## EXERCISE DESCRIPTION
The following data is to be repeated exactly, its pictures excluded.

## COLLECTED MATERIAL
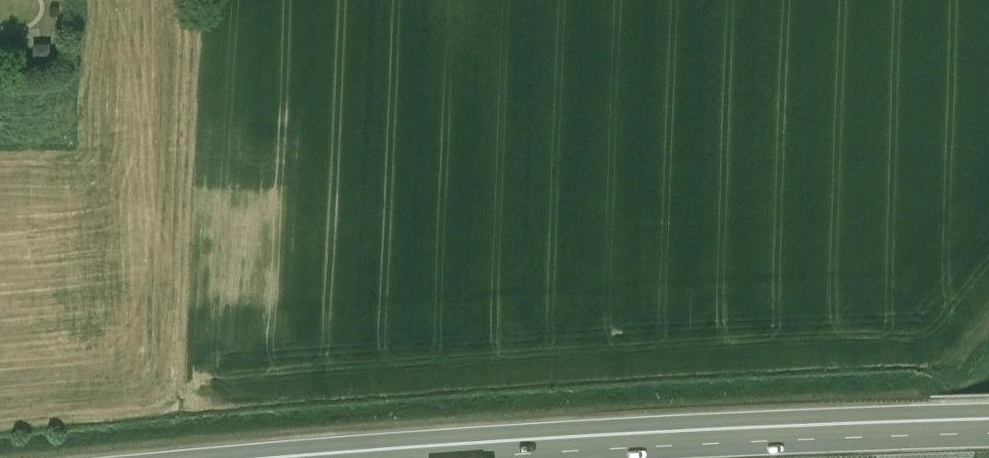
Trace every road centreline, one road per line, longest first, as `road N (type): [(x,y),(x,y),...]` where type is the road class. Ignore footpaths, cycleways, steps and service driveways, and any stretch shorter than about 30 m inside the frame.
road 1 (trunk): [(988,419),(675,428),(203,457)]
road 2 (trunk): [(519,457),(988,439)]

## RESPONSE TO THE EXERCISE
Trace every road centreline, one road per line, longest first, as `road N (type): [(x,y),(x,y),...]` where type is the road class. Ignore footpaths, cycleways, steps and service driveways, and any stretch shorter than about 30 m inside the frame.
road 1 (trunk): [(988,419),(675,428),(203,457)]
road 2 (trunk): [(519,457),(988,439)]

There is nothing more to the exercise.